Start of EXERCISE MATERIALS

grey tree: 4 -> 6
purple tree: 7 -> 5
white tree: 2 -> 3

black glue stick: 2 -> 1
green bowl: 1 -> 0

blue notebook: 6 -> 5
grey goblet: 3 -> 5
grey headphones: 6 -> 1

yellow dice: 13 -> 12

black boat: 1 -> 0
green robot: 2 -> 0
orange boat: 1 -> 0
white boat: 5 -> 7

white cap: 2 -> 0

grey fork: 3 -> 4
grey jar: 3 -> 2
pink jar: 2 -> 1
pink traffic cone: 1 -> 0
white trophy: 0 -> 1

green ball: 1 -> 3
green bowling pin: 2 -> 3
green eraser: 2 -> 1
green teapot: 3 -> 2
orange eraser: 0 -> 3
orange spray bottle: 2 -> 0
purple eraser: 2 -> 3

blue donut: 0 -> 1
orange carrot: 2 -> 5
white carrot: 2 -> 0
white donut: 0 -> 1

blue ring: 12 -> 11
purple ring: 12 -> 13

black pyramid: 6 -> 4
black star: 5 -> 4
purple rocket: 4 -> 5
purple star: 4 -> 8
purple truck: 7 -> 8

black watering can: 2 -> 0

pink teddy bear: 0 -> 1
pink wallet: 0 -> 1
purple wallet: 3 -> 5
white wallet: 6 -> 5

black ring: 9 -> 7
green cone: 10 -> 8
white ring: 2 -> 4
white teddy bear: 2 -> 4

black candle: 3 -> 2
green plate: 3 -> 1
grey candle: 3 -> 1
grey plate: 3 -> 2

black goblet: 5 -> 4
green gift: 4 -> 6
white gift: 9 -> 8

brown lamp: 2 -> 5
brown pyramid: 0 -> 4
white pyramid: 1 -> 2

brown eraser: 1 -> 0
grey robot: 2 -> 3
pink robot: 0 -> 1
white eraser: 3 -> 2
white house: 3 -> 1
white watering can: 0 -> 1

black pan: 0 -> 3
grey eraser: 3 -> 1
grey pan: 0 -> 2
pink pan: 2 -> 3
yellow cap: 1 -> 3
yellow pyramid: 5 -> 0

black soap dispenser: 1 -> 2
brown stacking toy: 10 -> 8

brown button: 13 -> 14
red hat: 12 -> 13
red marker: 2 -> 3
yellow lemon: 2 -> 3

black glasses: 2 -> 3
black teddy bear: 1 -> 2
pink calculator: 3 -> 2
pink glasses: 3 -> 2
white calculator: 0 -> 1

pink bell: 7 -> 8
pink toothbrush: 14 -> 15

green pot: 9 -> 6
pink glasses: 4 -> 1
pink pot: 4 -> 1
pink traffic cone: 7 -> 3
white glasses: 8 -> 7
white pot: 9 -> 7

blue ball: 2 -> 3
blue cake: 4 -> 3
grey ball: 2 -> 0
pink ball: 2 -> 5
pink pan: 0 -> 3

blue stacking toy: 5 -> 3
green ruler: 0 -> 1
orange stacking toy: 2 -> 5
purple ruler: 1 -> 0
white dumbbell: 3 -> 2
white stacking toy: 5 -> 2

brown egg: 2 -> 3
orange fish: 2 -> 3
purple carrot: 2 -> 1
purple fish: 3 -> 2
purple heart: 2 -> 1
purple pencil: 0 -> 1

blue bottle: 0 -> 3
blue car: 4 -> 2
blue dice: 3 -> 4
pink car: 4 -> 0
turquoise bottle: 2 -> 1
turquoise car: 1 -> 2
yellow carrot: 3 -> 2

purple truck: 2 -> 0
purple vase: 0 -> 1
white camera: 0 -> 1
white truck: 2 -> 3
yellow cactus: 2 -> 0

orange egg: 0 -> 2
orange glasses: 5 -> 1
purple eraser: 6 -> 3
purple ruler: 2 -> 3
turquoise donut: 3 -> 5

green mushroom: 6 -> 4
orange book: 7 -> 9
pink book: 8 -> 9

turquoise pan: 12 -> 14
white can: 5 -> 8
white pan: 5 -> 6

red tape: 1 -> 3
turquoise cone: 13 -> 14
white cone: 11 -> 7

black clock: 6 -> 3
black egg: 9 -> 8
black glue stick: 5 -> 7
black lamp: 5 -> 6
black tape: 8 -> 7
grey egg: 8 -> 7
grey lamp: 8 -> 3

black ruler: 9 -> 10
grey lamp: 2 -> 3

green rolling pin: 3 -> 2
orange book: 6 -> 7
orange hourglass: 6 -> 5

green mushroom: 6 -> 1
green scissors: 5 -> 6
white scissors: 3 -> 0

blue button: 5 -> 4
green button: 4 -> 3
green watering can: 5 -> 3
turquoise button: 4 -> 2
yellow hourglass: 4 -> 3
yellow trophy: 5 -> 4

End of EXERCISE MATERIALS

▶ **EXERCISE OBJECTIVE**: All lines from the top of the data through the line containing "white carrot: 2 -> 0" need to be retyped exactly, and nothing more.

▶ **SOLUTION TO THIS PROBLEM**:
grey tree: 4 -> 6
purple tree: 7 -> 5
white tree: 2 -> 3

black glue stick: 2 -> 1
green bowl: 1 -> 0

blue notebook: 6 -> 5
grey goblet: 3 -> 5
grey headphones: 6 -> 1

yellow dice: 13 -> 12

black boat: 1 -> 0
green robot: 2 -> 0
orange boat: 1 -> 0
white boat: 5 -> 7

white cap: 2 -> 0

grey fork: 3 -> 4
grey jar: 3 -> 2
pink jar: 2 -> 1
pink traffic cone: 1 -> 0
white trophy: 0 -> 1

green ball: 1 -> 3
green bowling pin: 2 -> 3
green eraser: 2 -> 1
green teapot: 3 -> 2
orange eraser: 0 -> 3
orange spray bottle: 2 -> 0
purple eraser: 2 -> 3

blue donut: 0 -> 1
orange carrot: 2 -> 5
white carrot: 2 -> 0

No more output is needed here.